* **Exercise aim**
Transcribe the records verbatim, images excluded.

* **Recorded data**
--- START ---
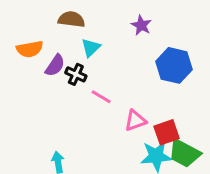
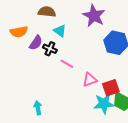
purple star: (141, 25) -> (94, 16), size x1.6
cyan triangle: (91, 48) -> (60, 31), turned -40

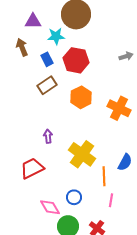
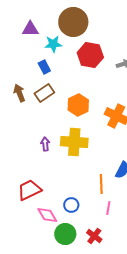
brown arrow: (22, 47) -> (19, 93), moved
red hexagon: (76, 60) -> (90, 55), moved
yellow cross: (82, 154) -> (74, 142), moved, turned -32
red trapezoid: (32, 168) -> (29, 190), moved

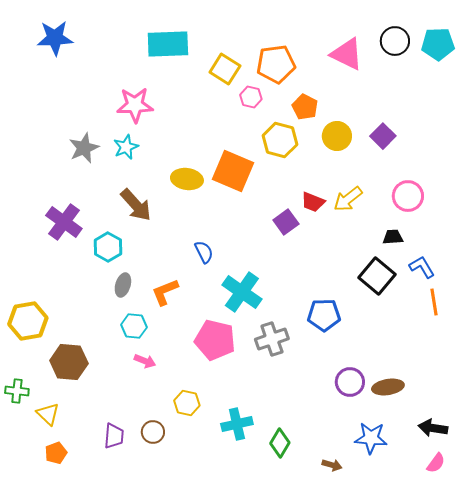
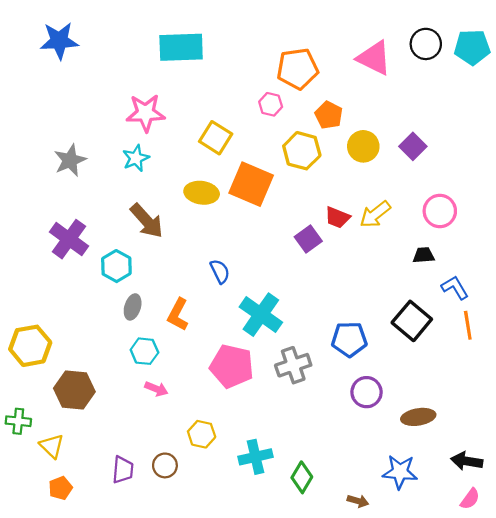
yellow square: (225, 69) -> (216, 138), moved
gray star: (84, 148) -> (70, 160), moved
black square: (377, 276) -> (412, 321), moved
orange L-shape: (165, 292) -> (178, 315), turned -40
purple circle: (350, 382) -> (367, 392), moved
--- END ---
* **Exercise solution**
purple star: (141, 25) -> (94, 16), size x1.6
cyan triangle: (91, 48) -> (60, 31), turned -40

brown arrow: (22, 47) -> (19, 93), moved
red hexagon: (76, 60) -> (90, 55), moved
yellow cross: (82, 154) -> (74, 142), moved, turned -32
red trapezoid: (32, 168) -> (29, 190), moved

yellow square: (225, 69) -> (216, 138), moved
gray star: (84, 148) -> (70, 160), moved
black square: (377, 276) -> (412, 321), moved
orange L-shape: (165, 292) -> (178, 315), turned -40
purple circle: (350, 382) -> (367, 392), moved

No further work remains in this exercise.